What you need to do » Which lines in the entries below contain the string "striped"? Gather each of those lines and copy it in full.

Records »
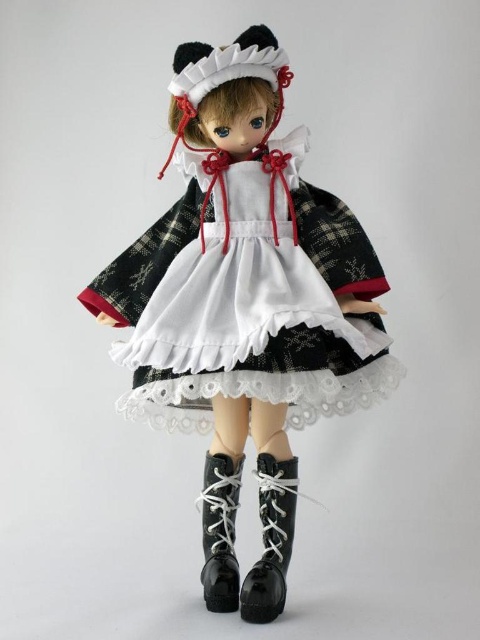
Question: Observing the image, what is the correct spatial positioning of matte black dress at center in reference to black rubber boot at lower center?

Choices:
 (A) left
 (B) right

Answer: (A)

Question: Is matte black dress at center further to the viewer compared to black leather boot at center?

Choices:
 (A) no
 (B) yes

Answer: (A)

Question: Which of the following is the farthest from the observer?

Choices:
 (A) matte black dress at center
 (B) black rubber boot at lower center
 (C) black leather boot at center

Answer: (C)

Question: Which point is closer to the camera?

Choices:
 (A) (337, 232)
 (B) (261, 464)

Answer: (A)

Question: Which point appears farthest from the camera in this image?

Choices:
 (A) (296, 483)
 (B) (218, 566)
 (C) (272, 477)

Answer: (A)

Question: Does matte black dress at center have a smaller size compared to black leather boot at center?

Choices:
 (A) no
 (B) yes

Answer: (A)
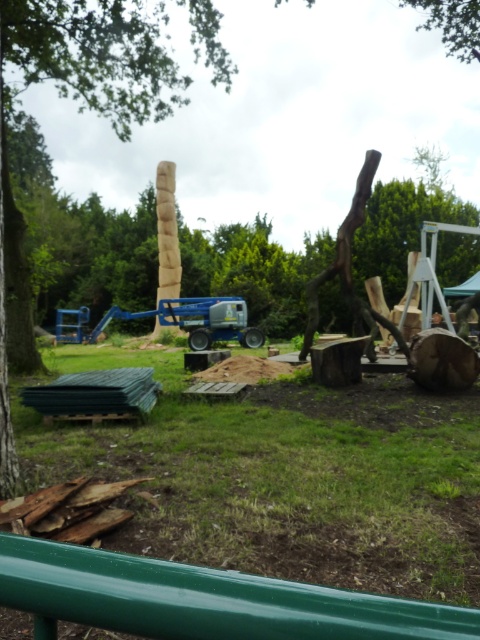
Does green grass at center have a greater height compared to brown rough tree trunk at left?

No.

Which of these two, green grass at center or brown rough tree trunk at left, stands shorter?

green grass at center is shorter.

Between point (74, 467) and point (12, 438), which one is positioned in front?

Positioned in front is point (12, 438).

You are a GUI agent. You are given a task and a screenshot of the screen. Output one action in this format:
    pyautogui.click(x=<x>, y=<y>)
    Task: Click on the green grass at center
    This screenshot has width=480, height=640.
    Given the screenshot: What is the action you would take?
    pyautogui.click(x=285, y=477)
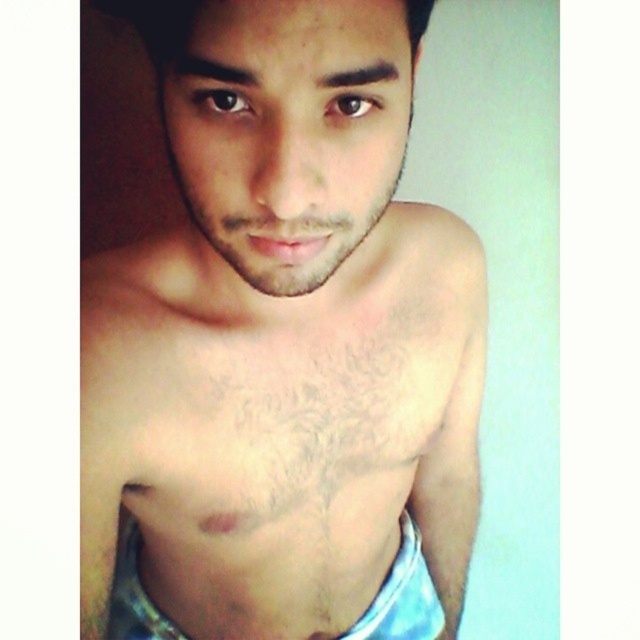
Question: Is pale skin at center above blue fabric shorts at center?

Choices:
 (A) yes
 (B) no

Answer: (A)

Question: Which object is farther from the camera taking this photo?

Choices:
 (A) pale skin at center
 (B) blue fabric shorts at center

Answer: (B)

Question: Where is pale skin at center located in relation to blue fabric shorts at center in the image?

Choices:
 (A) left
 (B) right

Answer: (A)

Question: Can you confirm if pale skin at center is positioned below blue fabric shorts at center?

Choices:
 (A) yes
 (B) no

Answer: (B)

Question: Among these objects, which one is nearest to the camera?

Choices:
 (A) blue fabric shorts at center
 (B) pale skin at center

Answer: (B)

...

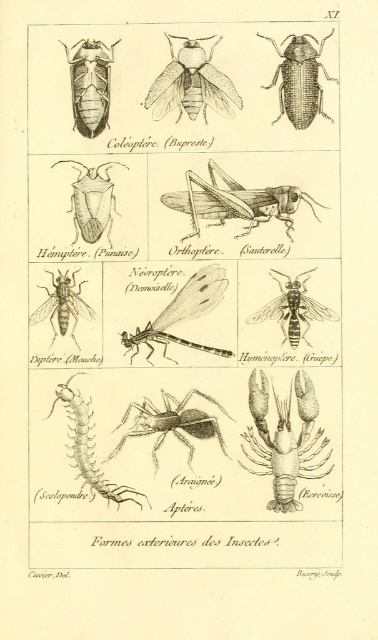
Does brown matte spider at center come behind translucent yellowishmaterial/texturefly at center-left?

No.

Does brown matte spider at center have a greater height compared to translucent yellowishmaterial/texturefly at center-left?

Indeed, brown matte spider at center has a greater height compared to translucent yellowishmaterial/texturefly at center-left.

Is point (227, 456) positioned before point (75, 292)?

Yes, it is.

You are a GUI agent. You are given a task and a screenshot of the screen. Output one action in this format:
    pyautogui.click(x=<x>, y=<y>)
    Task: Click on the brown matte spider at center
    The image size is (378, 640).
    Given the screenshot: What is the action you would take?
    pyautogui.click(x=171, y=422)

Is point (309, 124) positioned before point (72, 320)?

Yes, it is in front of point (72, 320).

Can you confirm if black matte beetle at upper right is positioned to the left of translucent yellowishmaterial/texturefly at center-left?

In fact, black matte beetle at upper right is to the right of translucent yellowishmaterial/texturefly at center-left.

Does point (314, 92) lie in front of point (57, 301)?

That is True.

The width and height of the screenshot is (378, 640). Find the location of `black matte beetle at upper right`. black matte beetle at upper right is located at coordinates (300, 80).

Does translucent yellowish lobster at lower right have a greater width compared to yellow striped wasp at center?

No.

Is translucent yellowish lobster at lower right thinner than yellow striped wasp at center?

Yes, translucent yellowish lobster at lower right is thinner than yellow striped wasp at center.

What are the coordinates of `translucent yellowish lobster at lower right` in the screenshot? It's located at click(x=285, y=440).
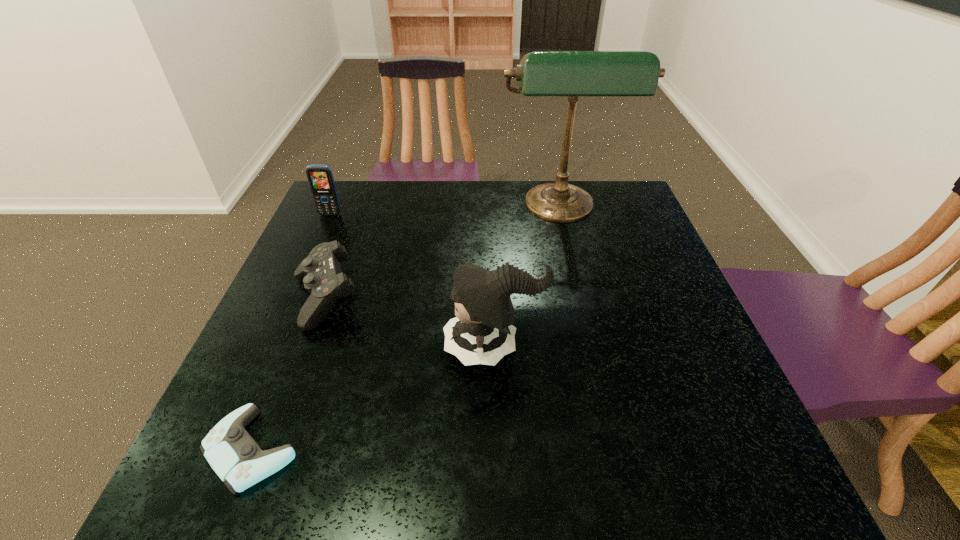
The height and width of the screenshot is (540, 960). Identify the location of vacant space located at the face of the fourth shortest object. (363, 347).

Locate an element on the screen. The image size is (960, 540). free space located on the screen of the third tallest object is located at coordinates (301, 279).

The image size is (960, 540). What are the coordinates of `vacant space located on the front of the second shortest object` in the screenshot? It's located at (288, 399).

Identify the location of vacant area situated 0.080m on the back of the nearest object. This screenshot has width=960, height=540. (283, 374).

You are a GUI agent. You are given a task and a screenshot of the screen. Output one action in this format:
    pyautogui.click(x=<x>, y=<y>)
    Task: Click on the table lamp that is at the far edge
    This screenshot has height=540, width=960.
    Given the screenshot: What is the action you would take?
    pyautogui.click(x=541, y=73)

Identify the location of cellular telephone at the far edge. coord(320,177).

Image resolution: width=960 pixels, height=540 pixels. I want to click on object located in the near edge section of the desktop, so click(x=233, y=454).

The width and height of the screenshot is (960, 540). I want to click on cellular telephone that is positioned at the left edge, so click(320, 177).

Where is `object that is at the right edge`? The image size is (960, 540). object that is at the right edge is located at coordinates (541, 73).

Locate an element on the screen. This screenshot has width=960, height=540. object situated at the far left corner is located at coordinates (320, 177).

The answer »
Does translucent yellowish lobster at lower right have a greater width compared to yellow striped wasp at center?
Is translucent yellowish lobster at lower right thinner than yellow striped wasp at center?
Yes, translucent yellowish lobster at lower right is thinner than yellow striped wasp at center.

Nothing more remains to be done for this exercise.